Itemized modification records
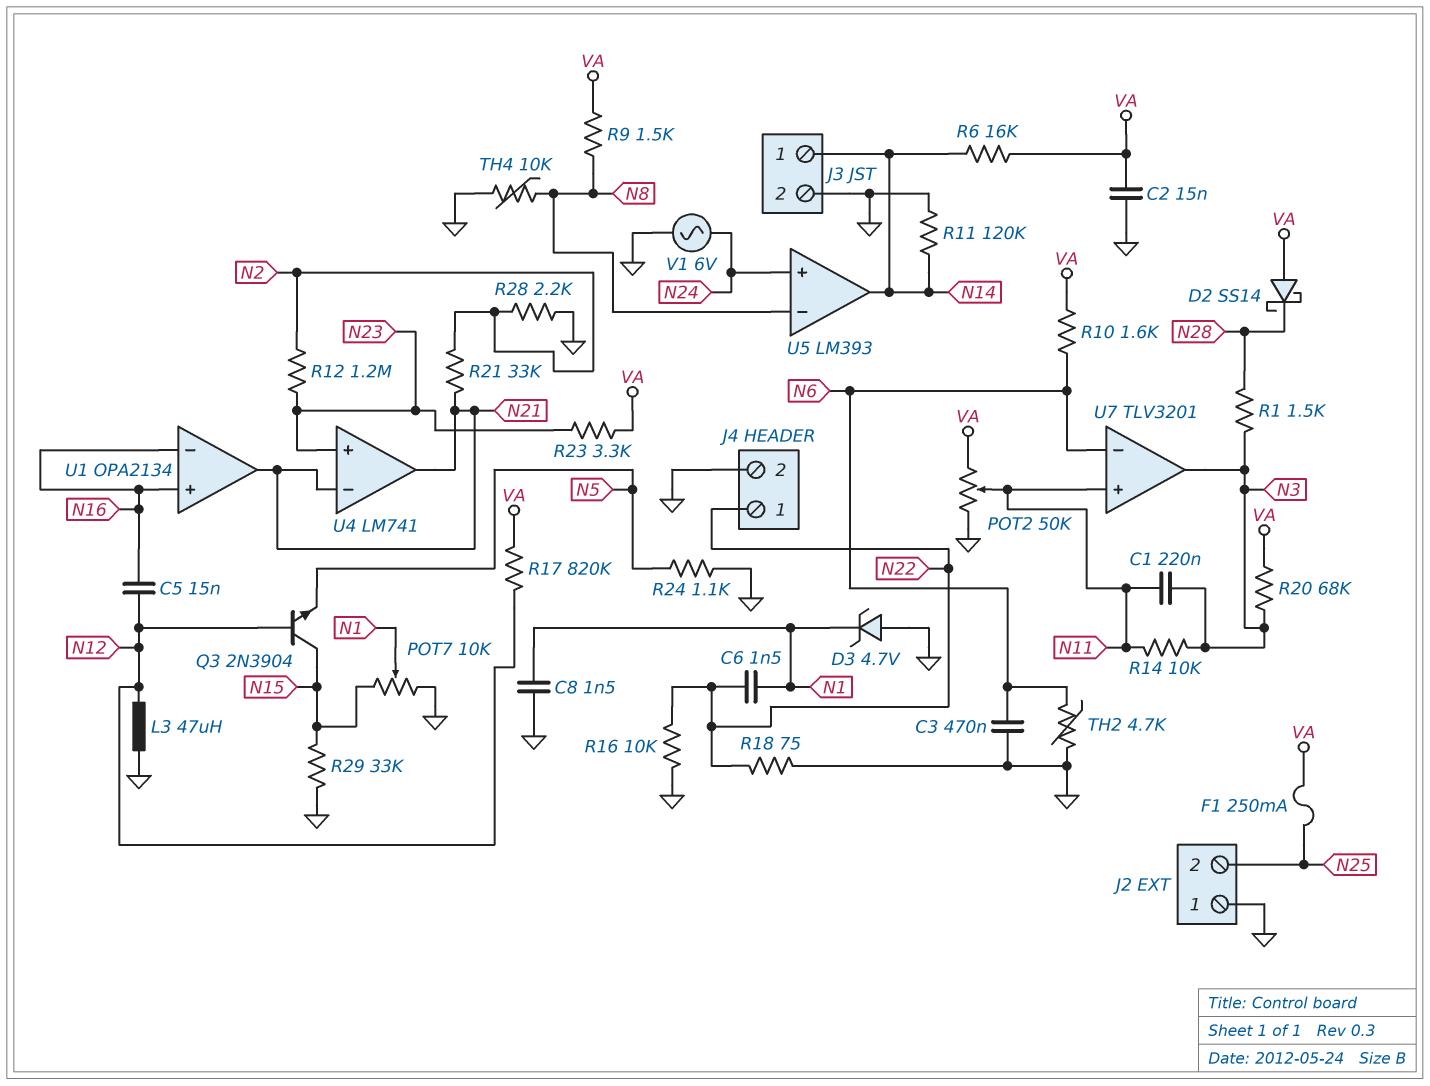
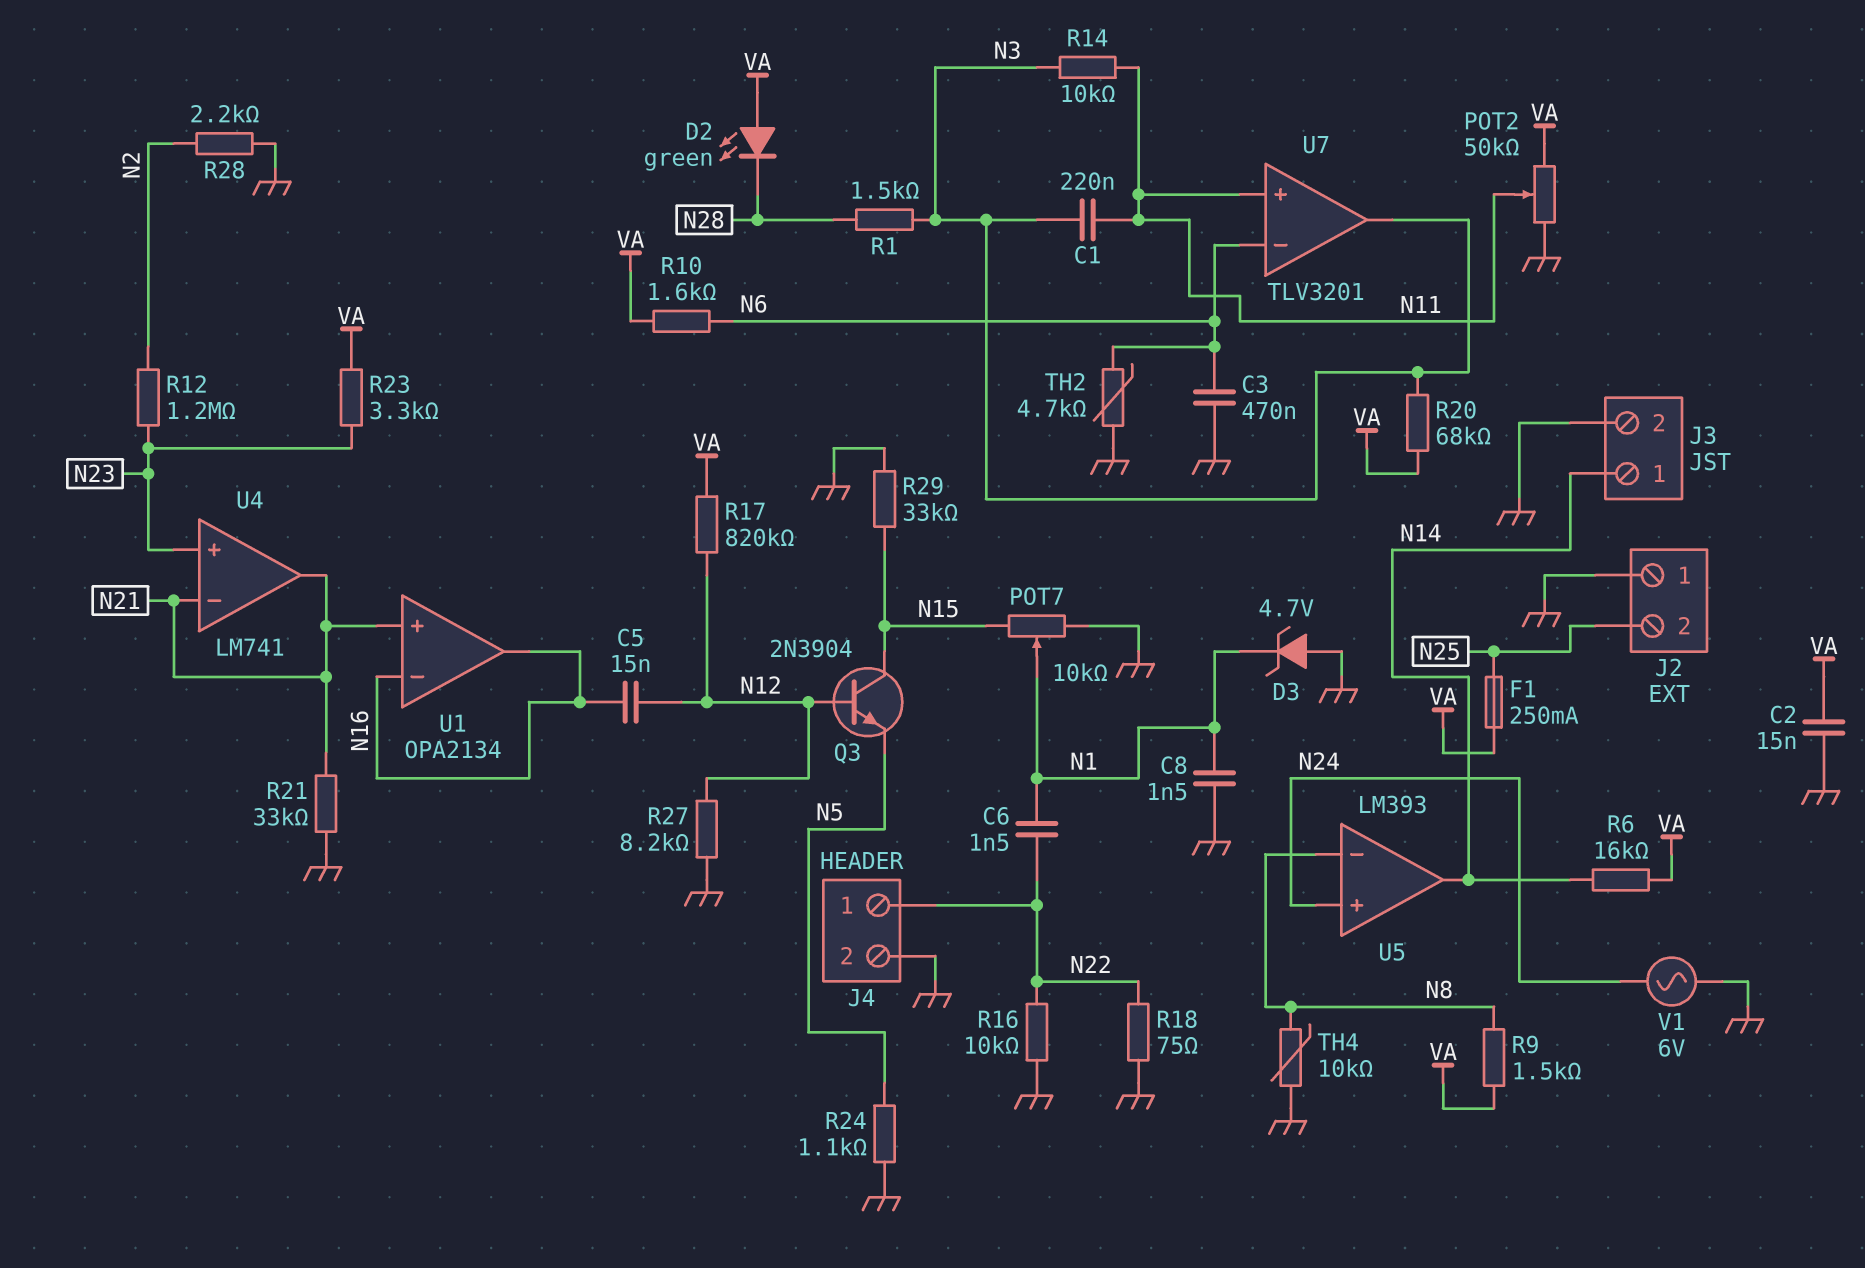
D2: schottky SS14 (A VA, K N28) -> LED green (A VA, K N28)
L3: 47uH (GND, N12) -> none
R11: 120k (GND, N14) -> none
R21: 33k (N2, N21) -> 33k (GND, N21)
R27: none -> 8.2k (GND, N12)
U1 pin in+: N16 -> N21
U1 pin out: N21 -> N16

▶ [What you have to do]:
Copy all lines of the records that have the string "none" in them.

▶ [Answer section]:
L3: 47uH (GND, N12) -> none
R11: 120k (GND, N14) -> none
R27: none -> 8.2k (GND, N12)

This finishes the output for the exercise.